►

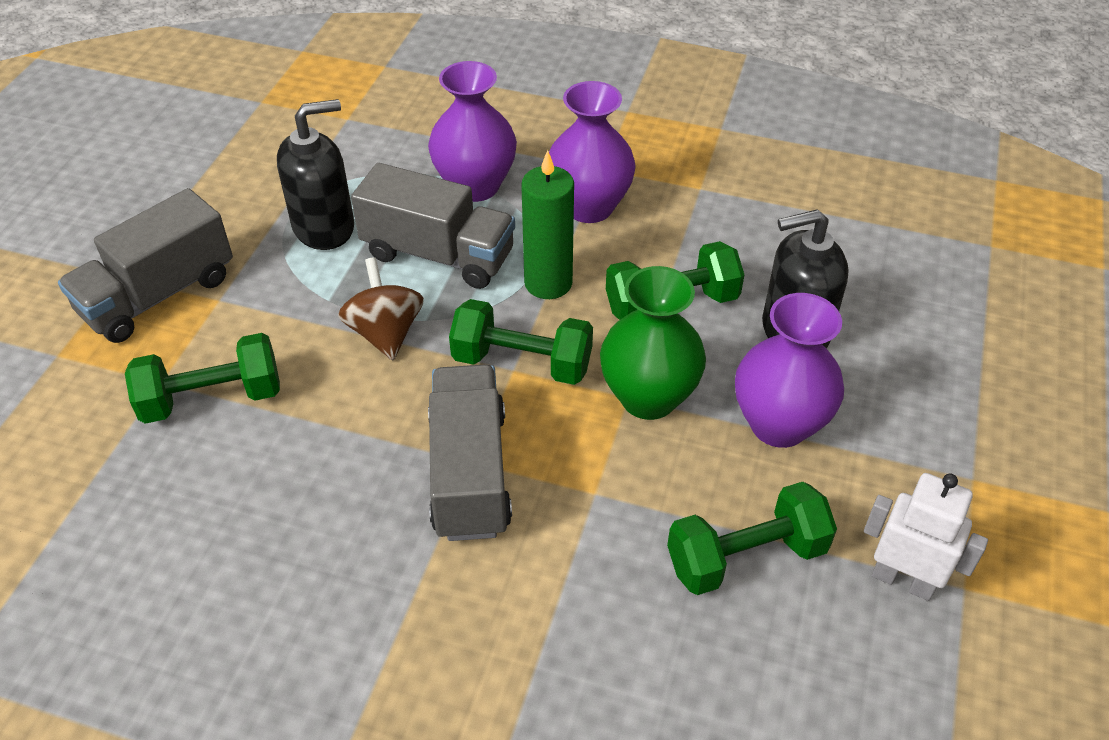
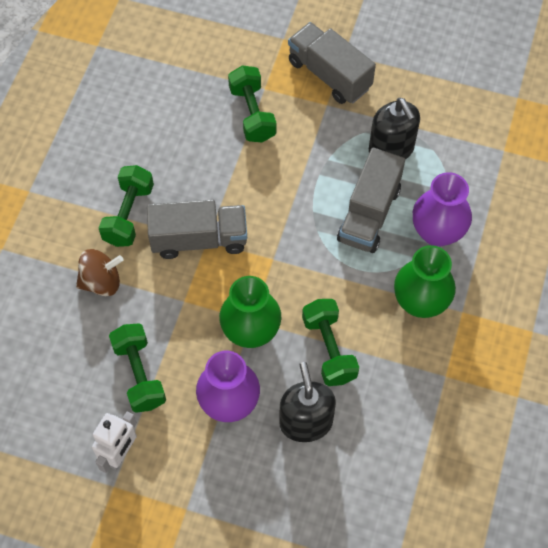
camera: 90 degrees right, 15 degrees up
(385, 332) = (301, 191): brown spinning top -> brown spinning top (101, 282)
(522, 362) = (278, 263): green dumbbell -> green dumbbell (128, 214)
(548, 283) = (345, 277): green candle -> none
(589, 207) = (420, 302): purple vase -> green vase

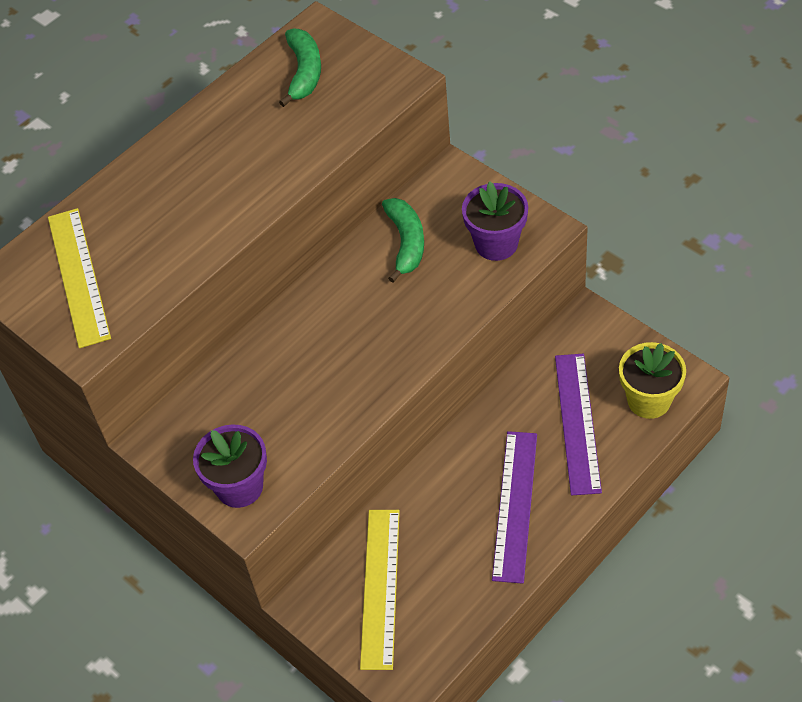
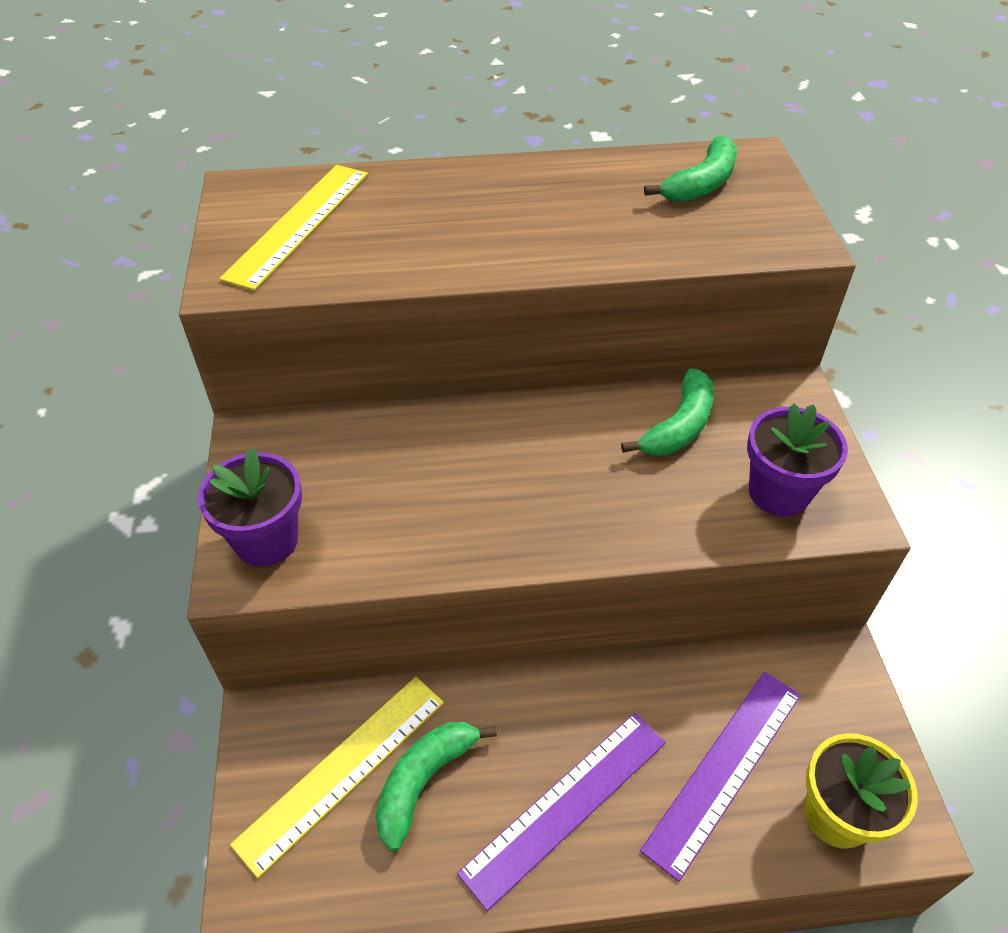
camera: 35 degrees right, 5 degrees down
(430, 555) = (424, 781): none -> green banana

◄

## [Exercise aim]
Output everything in the material exactly. Pictures stay out of it.

## [Reply to the exercise]
camera: 90 degrees right, 15 degrees up
(385, 332) = (301, 191): brown spinning top -> brown spinning top (101, 282)
(522, 362) = (278, 263): green dumbbell -> green dumbbell (128, 214)
(548, 283) = (345, 277): green candle -> none
(589, 207) = (420, 302): purple vase -> green vase

camera: 35 degrees right, 5 degrees down
(430, 555) = (424, 781): none -> green banana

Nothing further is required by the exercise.